Exercise inputs:
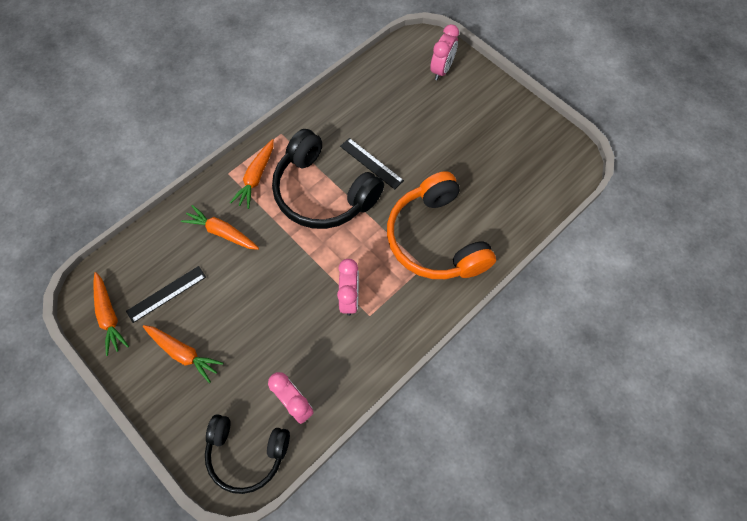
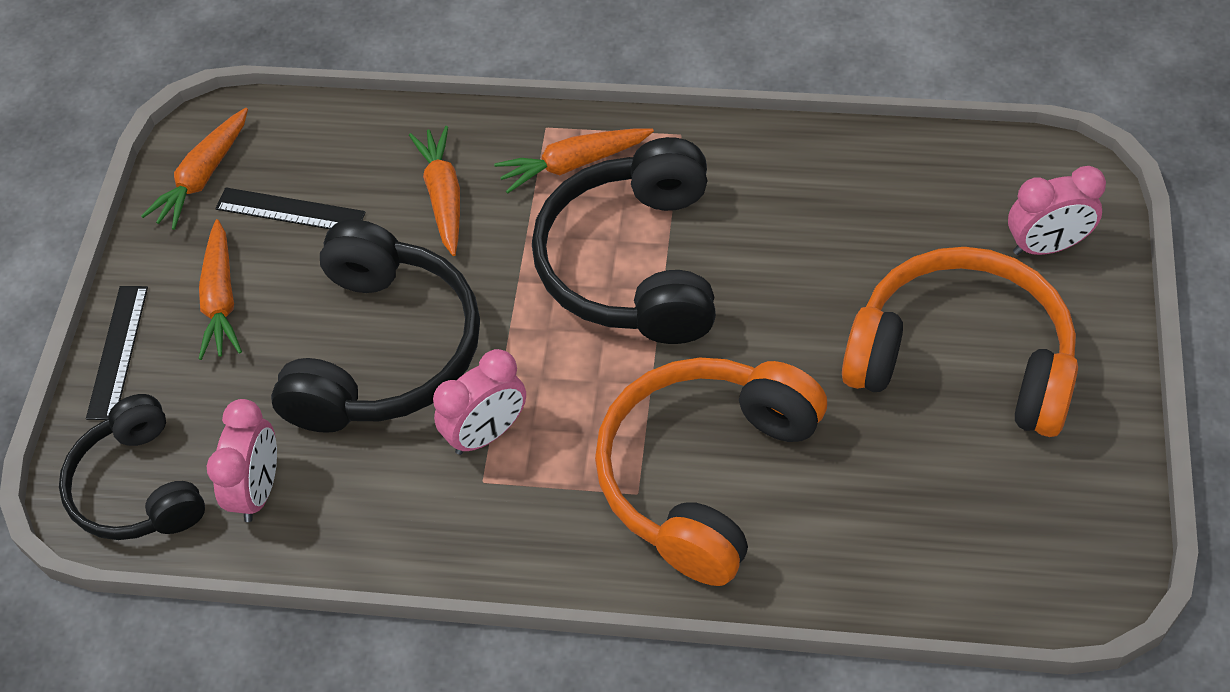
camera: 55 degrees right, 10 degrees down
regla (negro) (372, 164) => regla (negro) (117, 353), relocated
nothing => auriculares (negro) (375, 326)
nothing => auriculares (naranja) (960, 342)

--

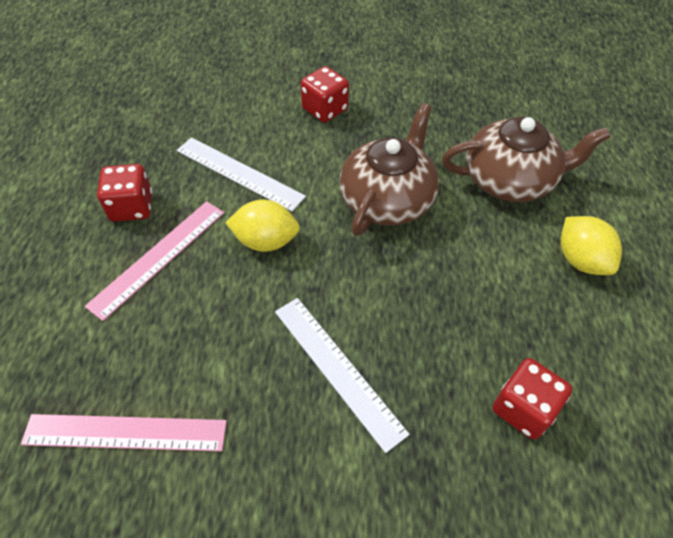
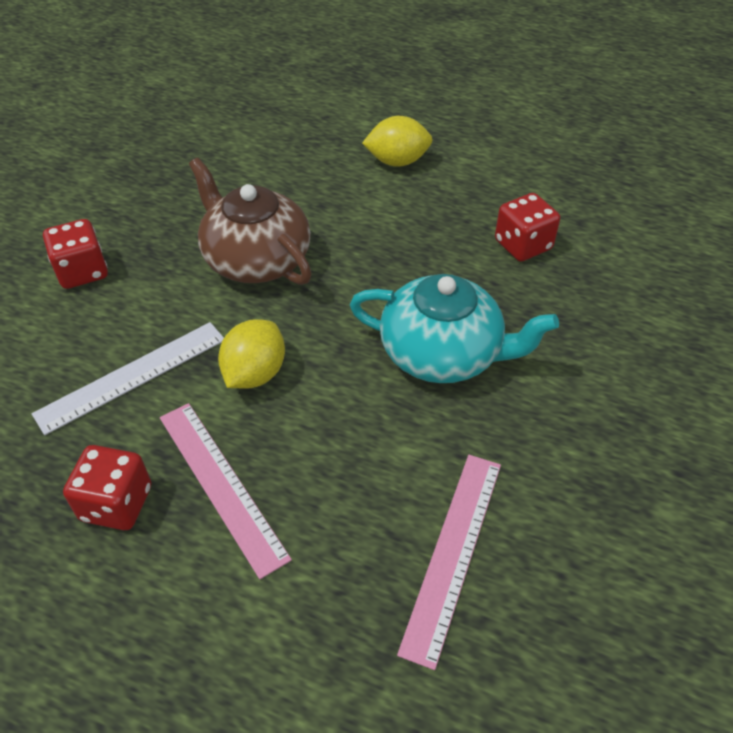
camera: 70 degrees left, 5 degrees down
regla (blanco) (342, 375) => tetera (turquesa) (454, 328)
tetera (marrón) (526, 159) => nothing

---

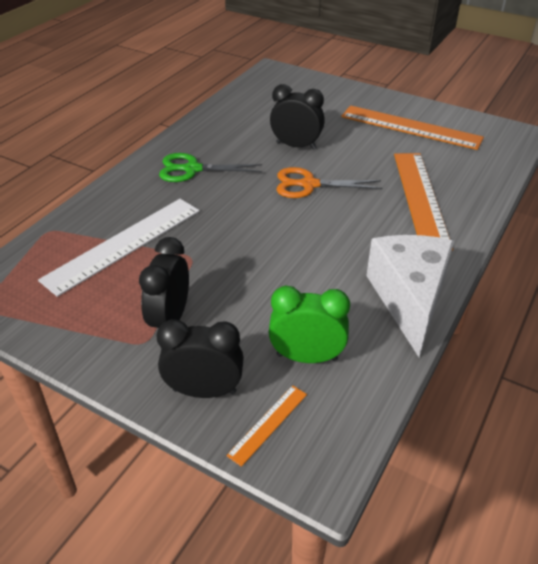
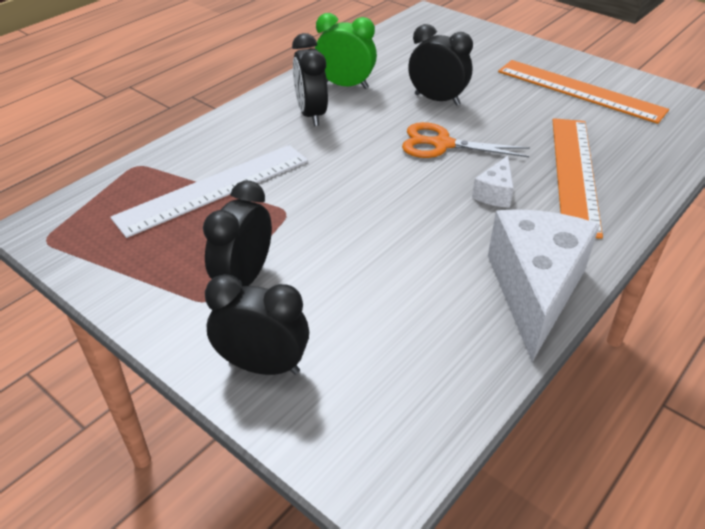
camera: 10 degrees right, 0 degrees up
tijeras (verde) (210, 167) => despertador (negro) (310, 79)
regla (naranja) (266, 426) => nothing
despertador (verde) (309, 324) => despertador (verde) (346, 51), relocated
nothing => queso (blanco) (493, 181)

Exercise directions:
Once you find the line with "camera: 10 degrees right, 0 degrees up" above, print it and every line after it up to and including the line with "nothing => queso (blanco) (493, 181)", exactly as written and nothing else.

Answer area:
camera: 10 degrees right, 0 degrees up
tijeras (verde) (210, 167) => despertador (negro) (310, 79)
regla (naranja) (266, 426) => nothing
despertador (verde) (309, 324) => despertador (verde) (346, 51), relocated
nothing => queso (blanco) (493, 181)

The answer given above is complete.